::: SOURCE DATA
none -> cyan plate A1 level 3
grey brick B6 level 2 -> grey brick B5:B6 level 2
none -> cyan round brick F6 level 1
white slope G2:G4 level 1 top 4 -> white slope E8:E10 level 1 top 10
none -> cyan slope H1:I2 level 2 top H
::::::
EXERCISE DESCRIPTION => The data must be given again in full. Keep every line identical.

SOLUTION TO THIS EXERCISE =>
none -> cyan plate A1 level 3
grey brick B6 level 2 -> grey brick B5:B6 level 2
none -> cyan round brick F6 level 1
white slope G2:G4 level 1 top 4 -> white slope E8:E10 level 1 top 10
none -> cyan slope H1:I2 level 2 top H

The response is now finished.